**Task goal:** From the listing below, copy every line with the word "none".

BEGIN Data extracts

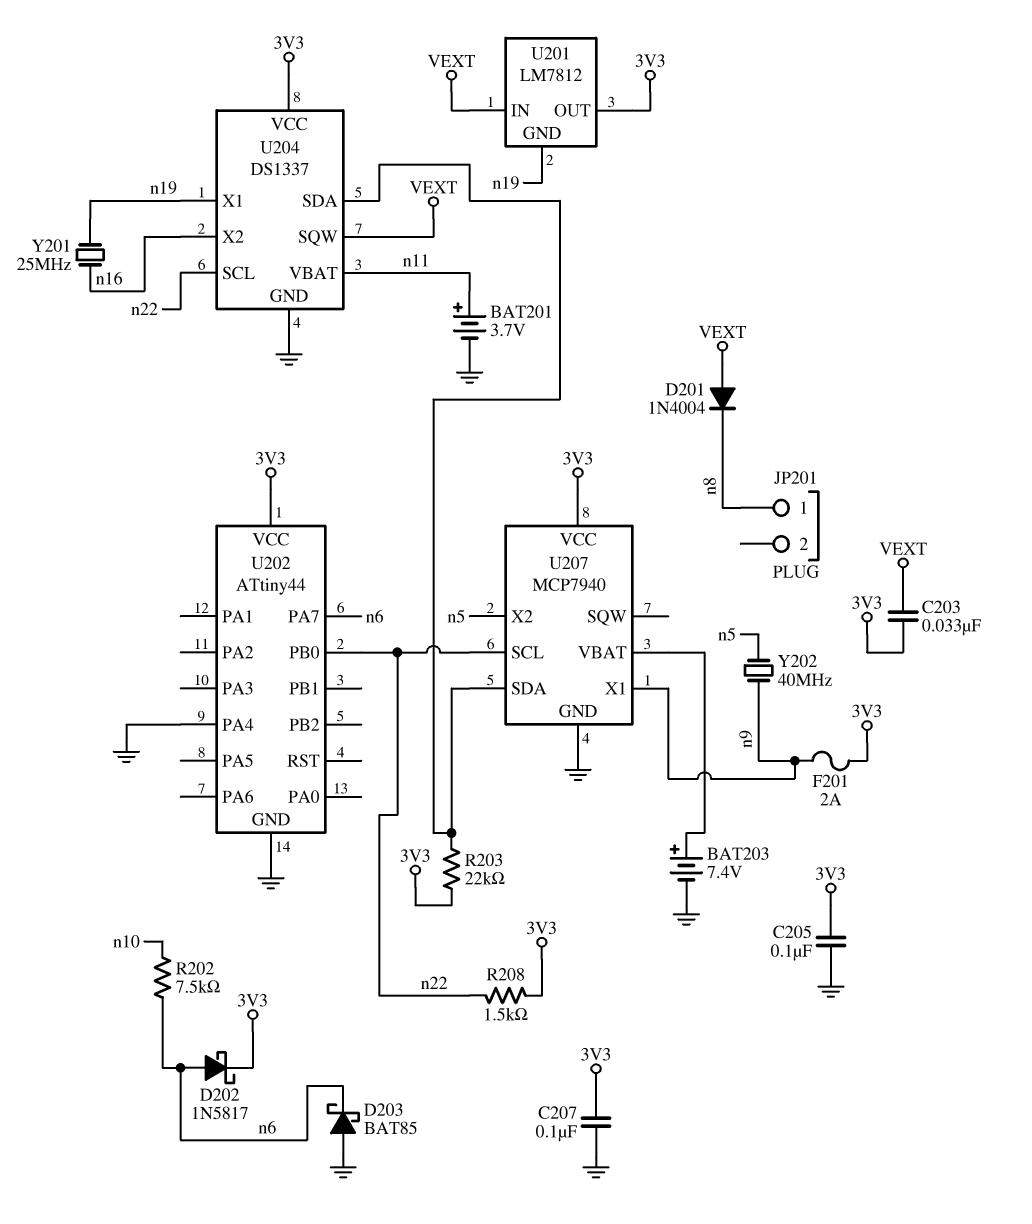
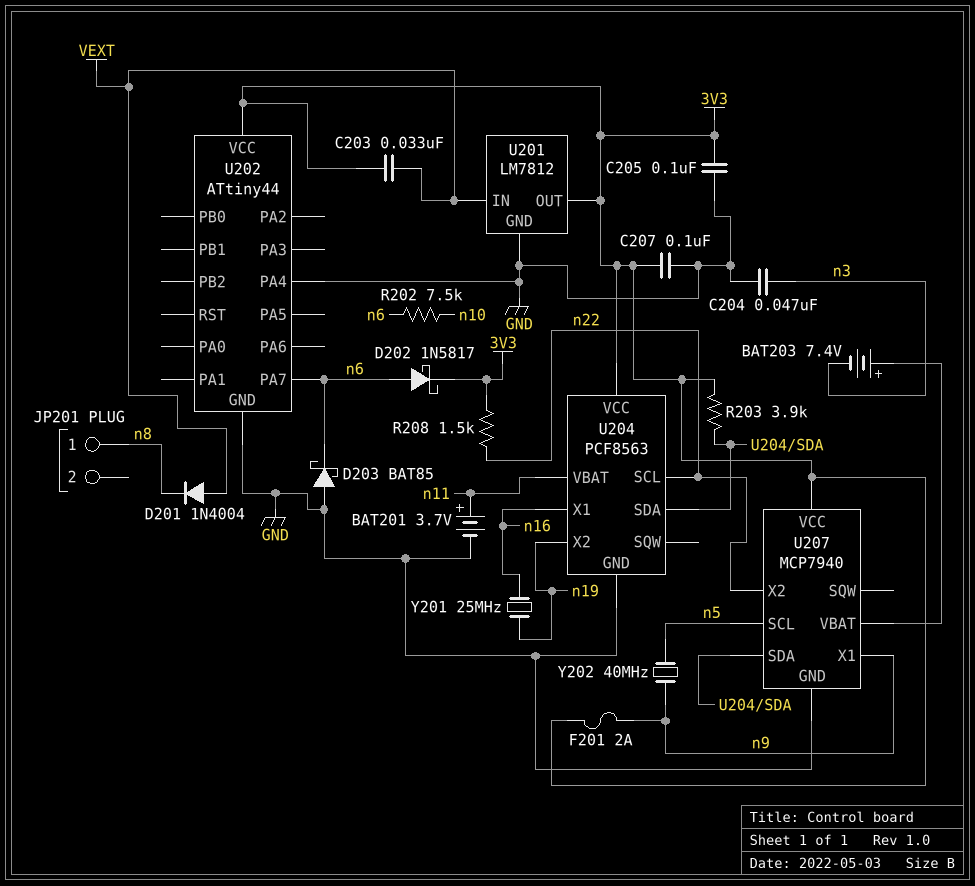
BAT203: 7.4V (plus U207/VBAT, minus GND) -> 7.4V (plus U207/VBAT, minus n3)
C204: none -> 47nF (GND, n3)
R203: 22k (3V3, U204/SDA) -> 3.9k (3V3, U204/SDA)
U201 pin GND: n19 -> GND
U202 pin PB0: n22 -> none
U204: DS1337 -> PCF8563
U204 pin SQW: VEXT -> none
U204 pin X1: n19 -> n16
U204 pin X2: n16 -> n19
U207 pin SCL: n22 -> n5
U207 pin X2: n5 -> n22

END Data extracts

**Answer to this task:**
C204: none -> 47nF (GND, n3)
U202 pin PB0: n22 -> none
U204 pin SQW: VEXT -> none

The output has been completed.